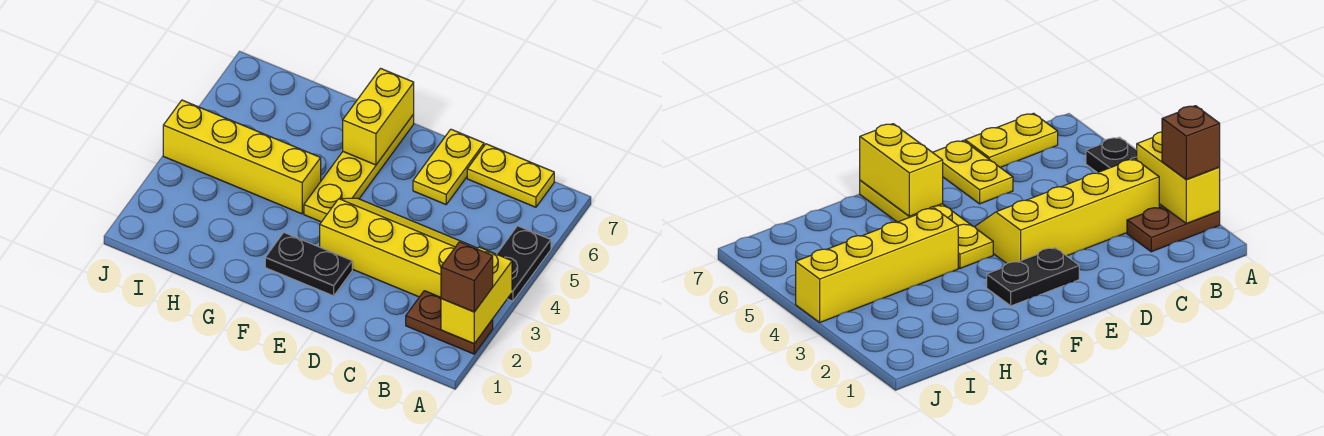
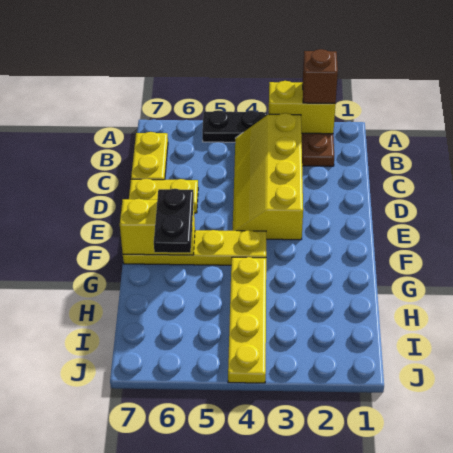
black plate E2:F2 level 1 -> black plate F6:G6 level 3
yellow brick G4:J4 level 1 -> yellow plate G4:J4 level 1

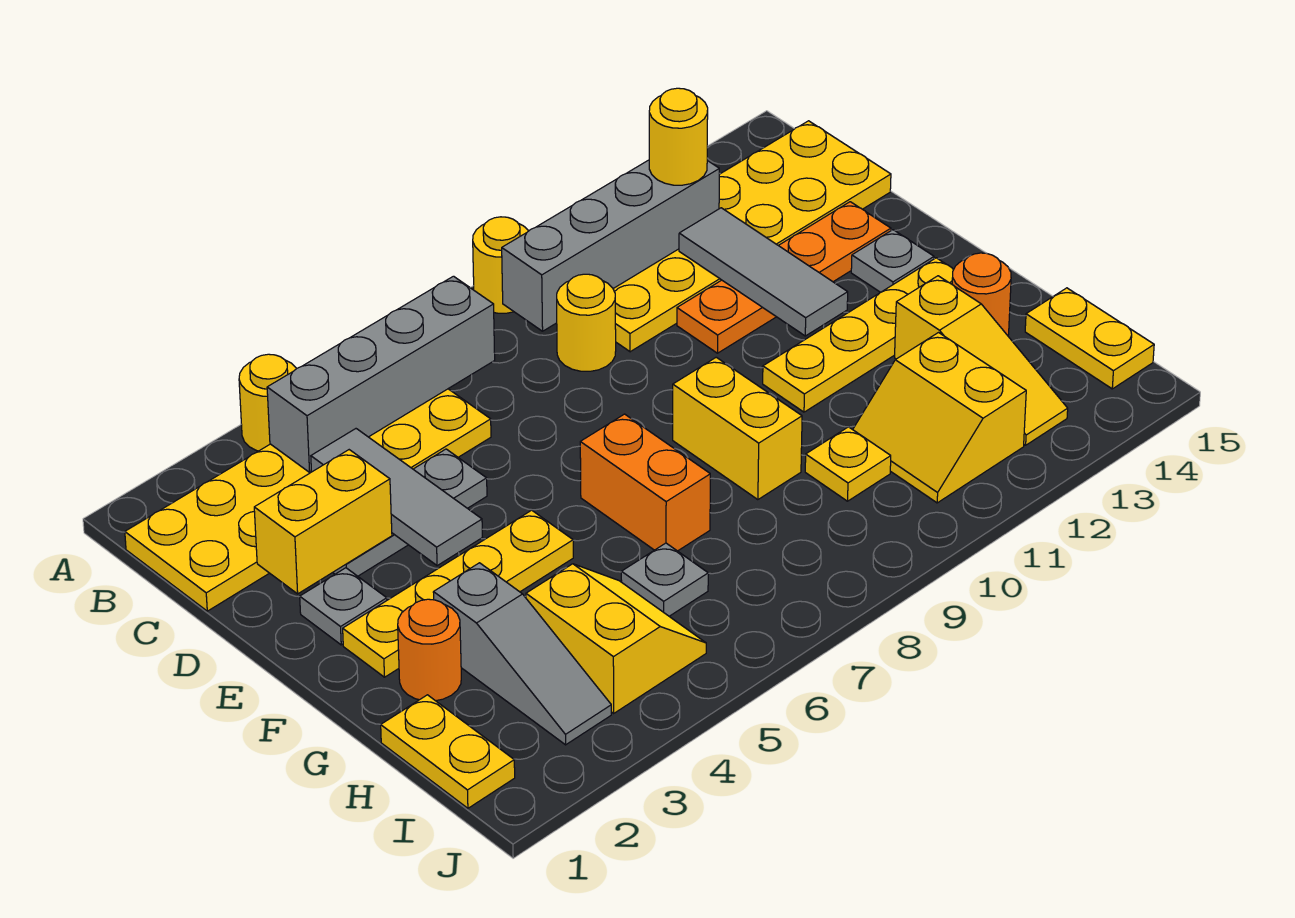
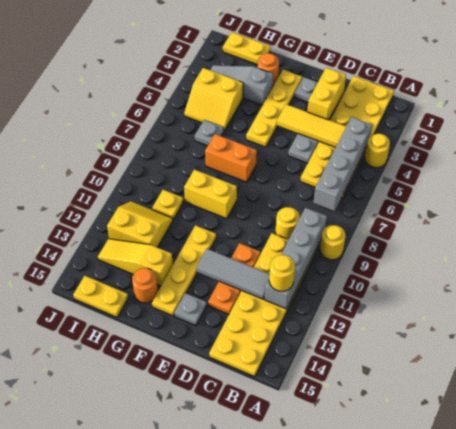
grey tile C4:E4 level 2 -> yellow tile C4:E4 level 2
orange plate D11:D14 level 1 -> orange plate D11:D13 level 1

---*---

# [WHAT TO PRODUCE]
Please set the data above down exactly, with the pictures removed.

# [SOLUTION]
black plate E2:F2 level 1 -> black plate F6:G6 level 3
yellow brick G4:J4 level 1 -> yellow plate G4:J4 level 1

grey tile C4:E4 level 2 -> yellow tile C4:E4 level 2
orange plate D11:D14 level 1 -> orange plate D11:D13 level 1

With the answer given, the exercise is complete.